Material supplied:
Content starts

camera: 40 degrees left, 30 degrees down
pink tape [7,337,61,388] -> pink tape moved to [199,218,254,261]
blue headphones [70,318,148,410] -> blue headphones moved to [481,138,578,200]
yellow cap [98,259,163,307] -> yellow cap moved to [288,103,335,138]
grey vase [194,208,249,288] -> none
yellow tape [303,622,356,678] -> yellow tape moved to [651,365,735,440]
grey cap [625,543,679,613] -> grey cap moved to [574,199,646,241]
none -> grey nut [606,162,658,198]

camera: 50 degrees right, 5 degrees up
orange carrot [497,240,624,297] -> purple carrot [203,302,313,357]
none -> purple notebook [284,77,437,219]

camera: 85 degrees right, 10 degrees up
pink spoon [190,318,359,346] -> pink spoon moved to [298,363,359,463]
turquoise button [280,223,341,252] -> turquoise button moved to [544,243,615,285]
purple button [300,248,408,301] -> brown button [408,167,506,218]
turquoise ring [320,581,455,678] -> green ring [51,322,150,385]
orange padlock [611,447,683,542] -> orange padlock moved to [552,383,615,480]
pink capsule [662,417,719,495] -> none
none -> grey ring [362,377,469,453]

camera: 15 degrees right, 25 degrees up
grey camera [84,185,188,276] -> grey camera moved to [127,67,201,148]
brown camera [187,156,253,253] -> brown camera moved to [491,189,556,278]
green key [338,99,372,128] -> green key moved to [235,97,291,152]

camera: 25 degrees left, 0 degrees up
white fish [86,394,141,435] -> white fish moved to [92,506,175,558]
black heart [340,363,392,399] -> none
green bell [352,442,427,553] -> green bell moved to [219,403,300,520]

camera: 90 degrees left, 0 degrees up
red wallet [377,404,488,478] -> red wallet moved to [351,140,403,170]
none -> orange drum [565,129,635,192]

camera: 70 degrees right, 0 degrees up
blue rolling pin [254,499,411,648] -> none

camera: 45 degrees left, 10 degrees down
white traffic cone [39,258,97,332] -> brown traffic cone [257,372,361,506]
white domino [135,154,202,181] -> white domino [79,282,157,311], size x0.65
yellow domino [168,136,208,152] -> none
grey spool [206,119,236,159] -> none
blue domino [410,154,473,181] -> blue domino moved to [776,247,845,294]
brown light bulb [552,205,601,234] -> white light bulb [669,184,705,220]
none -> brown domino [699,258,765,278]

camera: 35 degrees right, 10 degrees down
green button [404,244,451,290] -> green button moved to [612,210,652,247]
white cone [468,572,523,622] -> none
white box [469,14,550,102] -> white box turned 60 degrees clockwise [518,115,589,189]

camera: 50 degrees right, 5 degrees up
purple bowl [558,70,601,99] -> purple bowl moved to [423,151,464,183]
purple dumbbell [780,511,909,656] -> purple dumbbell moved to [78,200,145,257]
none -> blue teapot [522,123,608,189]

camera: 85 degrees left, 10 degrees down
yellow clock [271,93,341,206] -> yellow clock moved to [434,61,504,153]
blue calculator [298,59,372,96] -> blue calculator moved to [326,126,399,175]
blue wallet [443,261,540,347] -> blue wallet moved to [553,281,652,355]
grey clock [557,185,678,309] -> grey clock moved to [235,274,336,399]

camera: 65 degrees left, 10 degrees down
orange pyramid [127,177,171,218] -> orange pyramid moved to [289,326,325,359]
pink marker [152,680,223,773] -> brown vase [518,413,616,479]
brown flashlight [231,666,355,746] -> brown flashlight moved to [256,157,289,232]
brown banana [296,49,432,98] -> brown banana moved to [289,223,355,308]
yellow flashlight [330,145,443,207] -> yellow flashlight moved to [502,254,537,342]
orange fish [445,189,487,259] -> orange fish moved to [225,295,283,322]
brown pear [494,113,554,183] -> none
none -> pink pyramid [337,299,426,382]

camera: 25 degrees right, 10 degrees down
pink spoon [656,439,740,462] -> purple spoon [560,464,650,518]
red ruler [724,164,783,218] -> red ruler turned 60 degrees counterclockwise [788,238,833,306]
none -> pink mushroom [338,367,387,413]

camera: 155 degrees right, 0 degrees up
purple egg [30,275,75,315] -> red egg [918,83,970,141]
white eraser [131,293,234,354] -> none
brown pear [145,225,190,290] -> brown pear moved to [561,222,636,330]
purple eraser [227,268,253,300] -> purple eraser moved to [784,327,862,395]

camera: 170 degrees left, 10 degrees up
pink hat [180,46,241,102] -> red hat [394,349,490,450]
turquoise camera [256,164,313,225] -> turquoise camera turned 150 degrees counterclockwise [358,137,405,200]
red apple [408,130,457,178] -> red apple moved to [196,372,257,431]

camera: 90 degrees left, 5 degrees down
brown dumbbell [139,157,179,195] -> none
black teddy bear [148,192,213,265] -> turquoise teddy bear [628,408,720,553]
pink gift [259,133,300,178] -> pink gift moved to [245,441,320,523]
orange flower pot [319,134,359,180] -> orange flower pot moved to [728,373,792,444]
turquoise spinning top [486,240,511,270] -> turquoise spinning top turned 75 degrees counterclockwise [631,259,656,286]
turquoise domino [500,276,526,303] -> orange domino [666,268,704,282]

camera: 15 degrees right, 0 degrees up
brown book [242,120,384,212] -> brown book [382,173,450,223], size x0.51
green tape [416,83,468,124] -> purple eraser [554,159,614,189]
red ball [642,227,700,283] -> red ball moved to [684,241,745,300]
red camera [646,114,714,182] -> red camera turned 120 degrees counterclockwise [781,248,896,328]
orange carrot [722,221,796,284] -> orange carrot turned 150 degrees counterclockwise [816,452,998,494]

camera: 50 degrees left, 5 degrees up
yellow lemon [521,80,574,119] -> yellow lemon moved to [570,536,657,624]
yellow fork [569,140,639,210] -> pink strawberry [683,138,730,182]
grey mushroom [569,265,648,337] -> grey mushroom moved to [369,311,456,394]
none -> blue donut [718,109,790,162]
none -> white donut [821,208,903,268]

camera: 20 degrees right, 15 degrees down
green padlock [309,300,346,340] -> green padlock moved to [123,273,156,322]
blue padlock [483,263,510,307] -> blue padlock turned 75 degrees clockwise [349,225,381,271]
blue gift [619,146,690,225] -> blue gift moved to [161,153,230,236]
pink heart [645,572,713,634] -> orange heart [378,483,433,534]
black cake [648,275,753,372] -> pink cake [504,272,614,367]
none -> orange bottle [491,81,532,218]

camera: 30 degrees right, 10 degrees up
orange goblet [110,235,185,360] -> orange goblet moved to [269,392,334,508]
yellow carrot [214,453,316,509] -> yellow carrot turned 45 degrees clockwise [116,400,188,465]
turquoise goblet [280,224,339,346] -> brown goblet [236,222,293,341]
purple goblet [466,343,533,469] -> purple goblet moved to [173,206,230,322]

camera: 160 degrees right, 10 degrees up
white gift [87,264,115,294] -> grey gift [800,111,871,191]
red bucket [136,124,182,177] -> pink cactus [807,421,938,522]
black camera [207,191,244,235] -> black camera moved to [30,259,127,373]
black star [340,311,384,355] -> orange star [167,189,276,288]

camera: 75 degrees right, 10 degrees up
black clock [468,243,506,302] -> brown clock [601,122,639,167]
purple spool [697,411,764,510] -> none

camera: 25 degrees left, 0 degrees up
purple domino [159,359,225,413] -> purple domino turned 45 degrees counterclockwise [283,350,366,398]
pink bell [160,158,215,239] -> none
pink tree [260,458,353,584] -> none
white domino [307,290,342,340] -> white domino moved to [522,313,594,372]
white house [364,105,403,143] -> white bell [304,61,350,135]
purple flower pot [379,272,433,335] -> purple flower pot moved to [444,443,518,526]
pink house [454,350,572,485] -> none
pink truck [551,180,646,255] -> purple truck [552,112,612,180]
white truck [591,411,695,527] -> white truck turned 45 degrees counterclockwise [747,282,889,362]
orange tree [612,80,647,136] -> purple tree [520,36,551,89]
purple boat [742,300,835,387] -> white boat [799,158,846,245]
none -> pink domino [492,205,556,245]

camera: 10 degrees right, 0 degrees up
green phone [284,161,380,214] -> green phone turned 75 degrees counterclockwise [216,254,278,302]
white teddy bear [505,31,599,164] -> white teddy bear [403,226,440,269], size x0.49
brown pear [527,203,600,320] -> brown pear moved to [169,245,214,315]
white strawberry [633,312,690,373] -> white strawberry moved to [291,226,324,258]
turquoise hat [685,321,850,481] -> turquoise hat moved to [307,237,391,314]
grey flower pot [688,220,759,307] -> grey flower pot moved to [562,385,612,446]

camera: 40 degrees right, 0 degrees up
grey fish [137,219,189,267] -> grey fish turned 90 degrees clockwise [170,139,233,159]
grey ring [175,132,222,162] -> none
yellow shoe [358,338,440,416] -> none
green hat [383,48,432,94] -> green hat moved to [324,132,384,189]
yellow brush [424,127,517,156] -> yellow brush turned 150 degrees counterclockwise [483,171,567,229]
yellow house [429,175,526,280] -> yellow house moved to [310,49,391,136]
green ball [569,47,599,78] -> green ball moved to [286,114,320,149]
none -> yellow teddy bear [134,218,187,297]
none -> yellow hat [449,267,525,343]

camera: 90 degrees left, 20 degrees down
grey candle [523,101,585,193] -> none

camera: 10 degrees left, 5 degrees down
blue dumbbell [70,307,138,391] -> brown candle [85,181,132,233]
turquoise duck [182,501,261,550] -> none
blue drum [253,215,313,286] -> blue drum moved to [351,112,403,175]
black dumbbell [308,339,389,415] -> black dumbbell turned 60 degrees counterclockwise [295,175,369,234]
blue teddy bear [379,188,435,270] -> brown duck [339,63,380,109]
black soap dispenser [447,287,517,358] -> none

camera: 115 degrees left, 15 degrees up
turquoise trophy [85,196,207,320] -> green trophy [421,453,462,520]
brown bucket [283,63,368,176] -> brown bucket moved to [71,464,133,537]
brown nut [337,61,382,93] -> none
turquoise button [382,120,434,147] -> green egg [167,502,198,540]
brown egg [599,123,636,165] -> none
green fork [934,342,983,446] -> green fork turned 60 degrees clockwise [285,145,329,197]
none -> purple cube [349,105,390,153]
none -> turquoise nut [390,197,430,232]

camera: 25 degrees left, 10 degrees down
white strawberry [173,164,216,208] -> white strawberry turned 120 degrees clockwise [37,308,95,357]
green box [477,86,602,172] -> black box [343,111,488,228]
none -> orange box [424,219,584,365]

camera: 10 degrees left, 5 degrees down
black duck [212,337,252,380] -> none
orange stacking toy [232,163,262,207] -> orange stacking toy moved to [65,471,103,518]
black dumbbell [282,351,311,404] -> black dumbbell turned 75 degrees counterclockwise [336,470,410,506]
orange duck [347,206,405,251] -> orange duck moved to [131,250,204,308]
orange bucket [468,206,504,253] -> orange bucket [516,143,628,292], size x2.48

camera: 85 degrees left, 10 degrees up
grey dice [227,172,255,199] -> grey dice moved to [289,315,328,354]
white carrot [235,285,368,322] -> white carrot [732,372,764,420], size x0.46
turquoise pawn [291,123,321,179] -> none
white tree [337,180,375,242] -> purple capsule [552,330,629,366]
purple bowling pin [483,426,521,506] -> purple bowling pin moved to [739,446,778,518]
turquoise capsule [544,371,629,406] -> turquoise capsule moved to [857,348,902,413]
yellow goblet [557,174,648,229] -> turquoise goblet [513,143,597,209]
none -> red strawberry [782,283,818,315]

Content ends

Exercise description: Taking the listing above as the source, transcribe only the lines starting at the line with "camera: 65 degrees left, 10 degrees down" and going through the line with "brown book [242,120,384,212]", unaltered and with both ends included.

Answer section:
camera: 65 degrees left, 10 degrees down
orange pyramid [127,177,171,218] -> orange pyramid moved to [289,326,325,359]
pink marker [152,680,223,773] -> brown vase [518,413,616,479]
brown flashlight [231,666,355,746] -> brown flashlight moved to [256,157,289,232]
brown banana [296,49,432,98] -> brown banana moved to [289,223,355,308]
yellow flashlight [330,145,443,207] -> yellow flashlight moved to [502,254,537,342]
orange fish [445,189,487,259] -> orange fish moved to [225,295,283,322]
brown pear [494,113,554,183] -> none
none -> pink pyramid [337,299,426,382]

camera: 25 degrees right, 10 degrees down
pink spoon [656,439,740,462] -> purple spoon [560,464,650,518]
red ruler [724,164,783,218] -> red ruler turned 60 degrees counterclockwise [788,238,833,306]
none -> pink mushroom [338,367,387,413]

camera: 155 degrees right, 0 degrees up
purple egg [30,275,75,315] -> red egg [918,83,970,141]
white eraser [131,293,234,354] -> none
brown pear [145,225,190,290] -> brown pear moved to [561,222,636,330]
purple eraser [227,268,253,300] -> purple eraser moved to [784,327,862,395]

camera: 170 degrees left, 10 degrees up
pink hat [180,46,241,102] -> red hat [394,349,490,450]
turquoise camera [256,164,313,225] -> turquoise camera turned 150 degrees counterclockwise [358,137,405,200]
red apple [408,130,457,178] -> red apple moved to [196,372,257,431]

camera: 90 degrees left, 5 degrees down
brown dumbbell [139,157,179,195] -> none
black teddy bear [148,192,213,265] -> turquoise teddy bear [628,408,720,553]
pink gift [259,133,300,178] -> pink gift moved to [245,441,320,523]
orange flower pot [319,134,359,180] -> orange flower pot moved to [728,373,792,444]
turquoise spinning top [486,240,511,270] -> turquoise spinning top turned 75 degrees counterclockwise [631,259,656,286]
turquoise domino [500,276,526,303] -> orange domino [666,268,704,282]

camera: 15 degrees right, 0 degrees up
brown book [242,120,384,212] -> brown book [382,173,450,223], size x0.51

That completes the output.